━━━ Records supplied ━━━

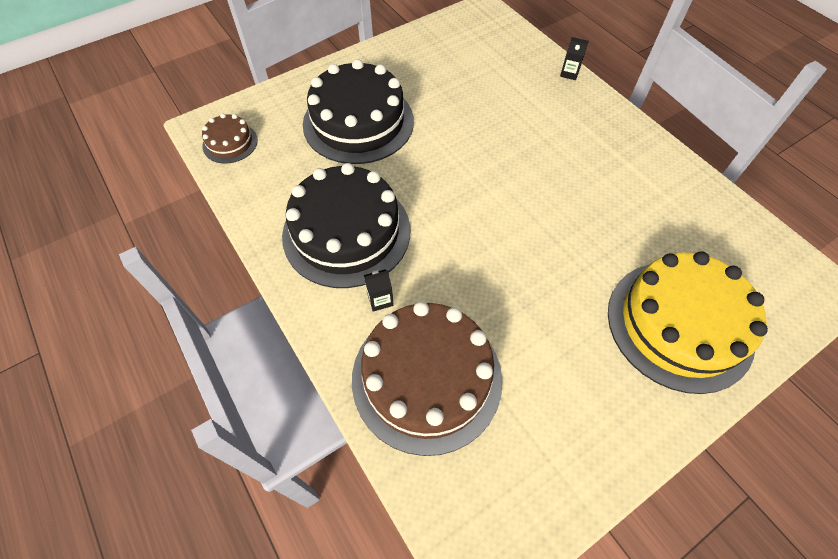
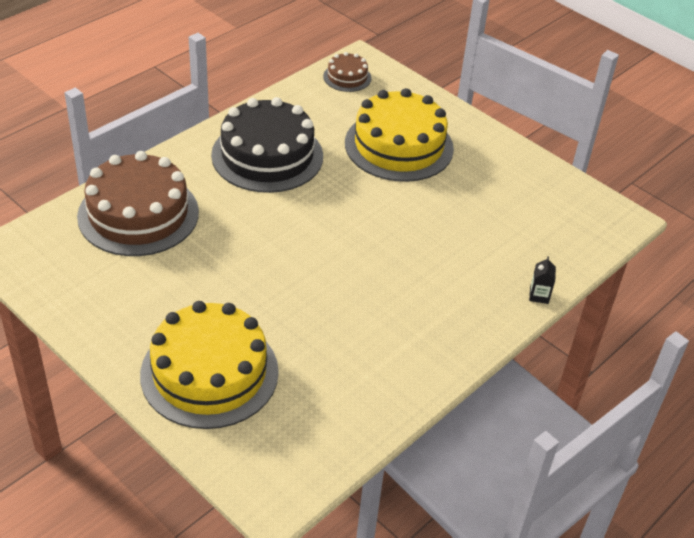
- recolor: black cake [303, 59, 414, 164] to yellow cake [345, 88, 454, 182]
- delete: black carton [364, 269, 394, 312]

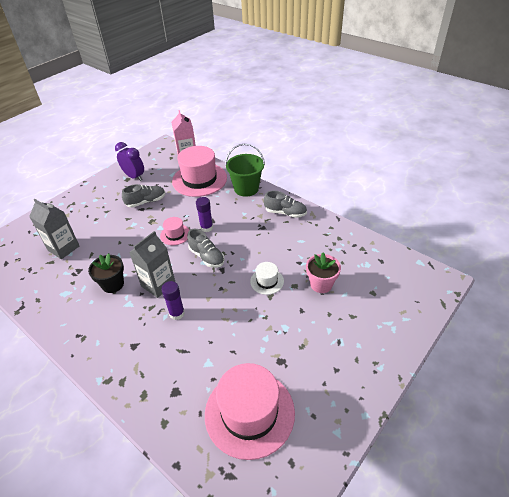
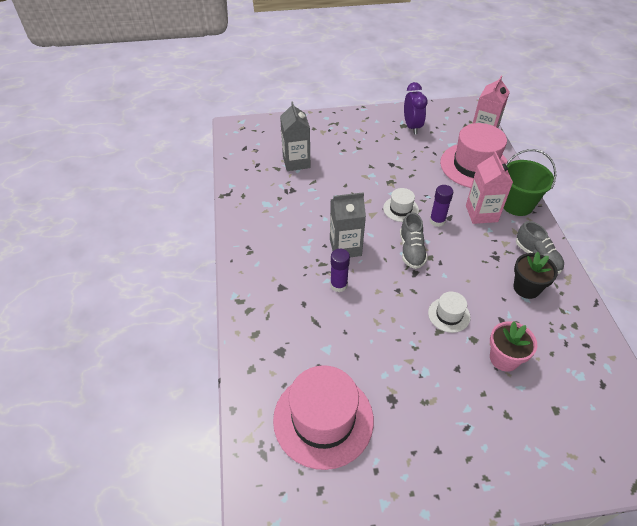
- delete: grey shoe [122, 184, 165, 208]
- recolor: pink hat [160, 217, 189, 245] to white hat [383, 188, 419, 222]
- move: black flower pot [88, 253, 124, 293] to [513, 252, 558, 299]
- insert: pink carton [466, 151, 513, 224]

━━━
━━━ Records supplied ━━━

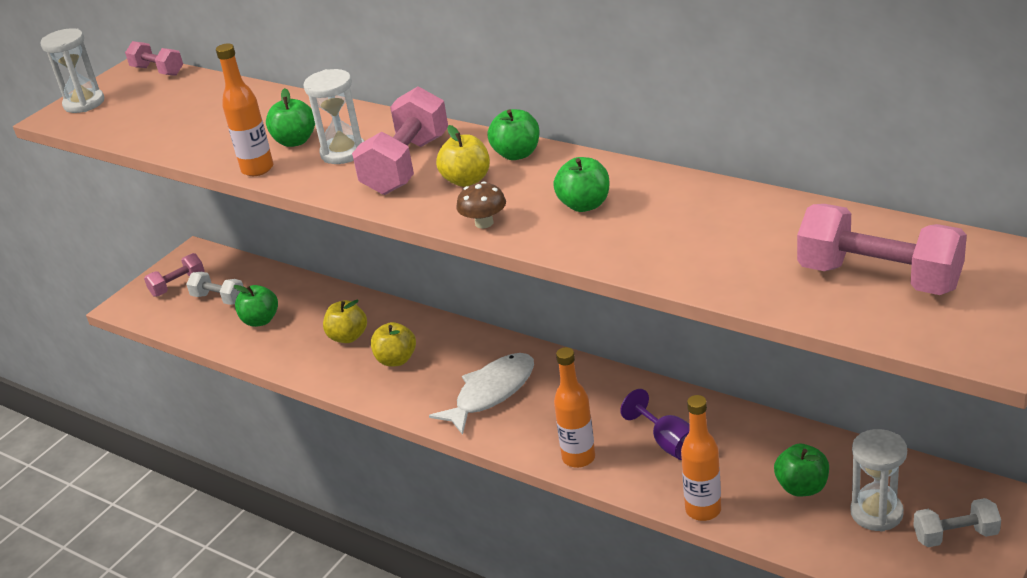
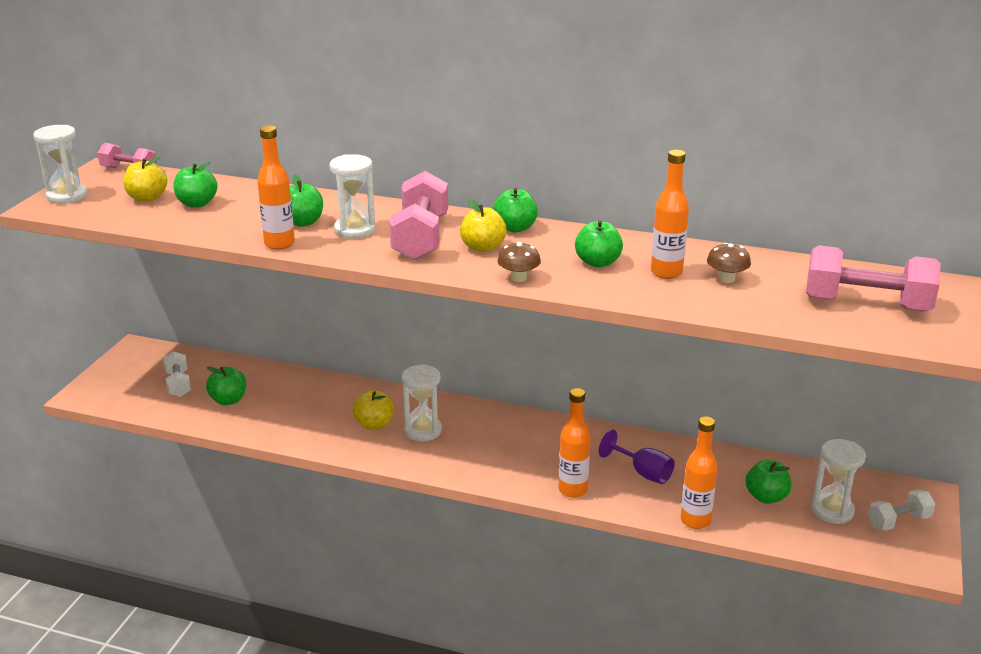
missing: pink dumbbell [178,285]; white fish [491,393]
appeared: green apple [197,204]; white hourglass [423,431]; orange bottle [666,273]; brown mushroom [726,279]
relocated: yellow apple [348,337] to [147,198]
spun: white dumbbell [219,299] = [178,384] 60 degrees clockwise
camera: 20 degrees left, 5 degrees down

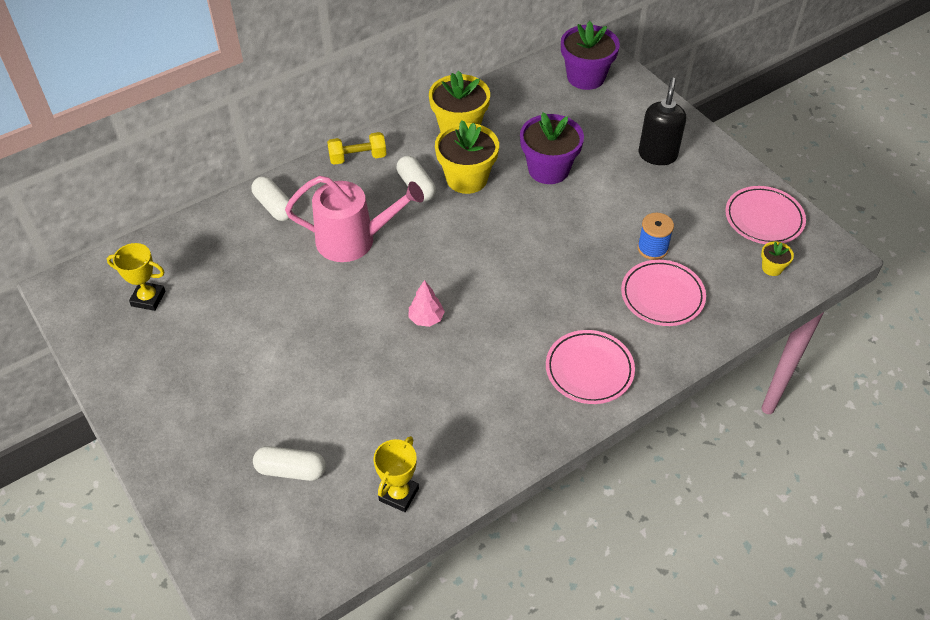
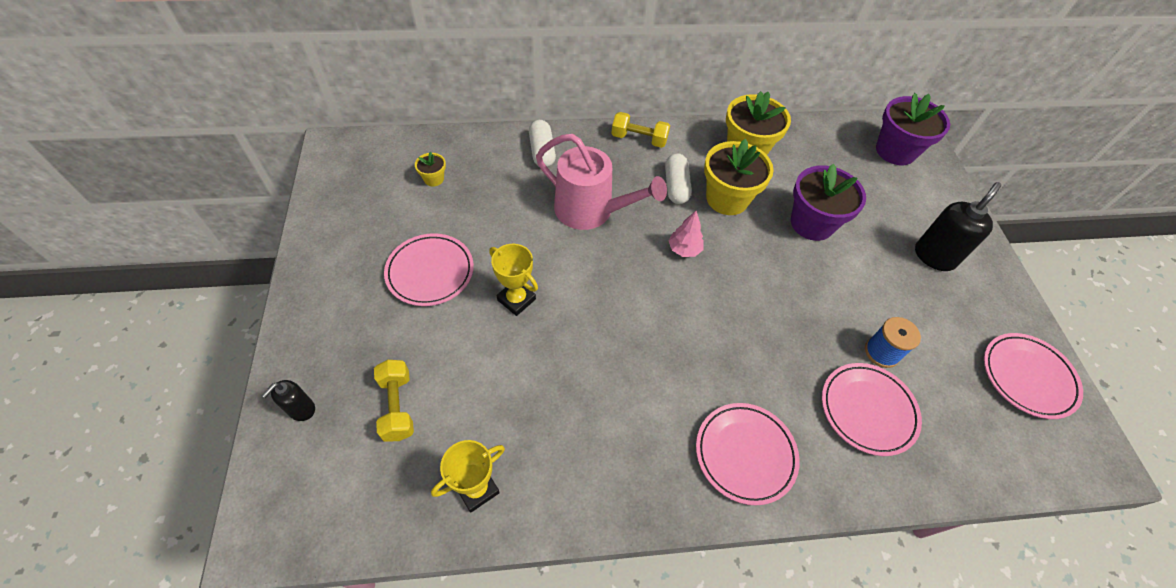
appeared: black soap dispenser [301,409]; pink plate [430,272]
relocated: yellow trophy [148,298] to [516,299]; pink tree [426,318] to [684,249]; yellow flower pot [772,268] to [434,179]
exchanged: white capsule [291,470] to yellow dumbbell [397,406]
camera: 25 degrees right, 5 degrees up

━━━

Locate and copy each line in the data above that includes the word "apple".

• Response
appeared: green apple [197,204]; white hourglass [423,431]; orange bottle [666,273]; brown mushroom [726,279]
relocated: yellow apple [348,337] to [147,198]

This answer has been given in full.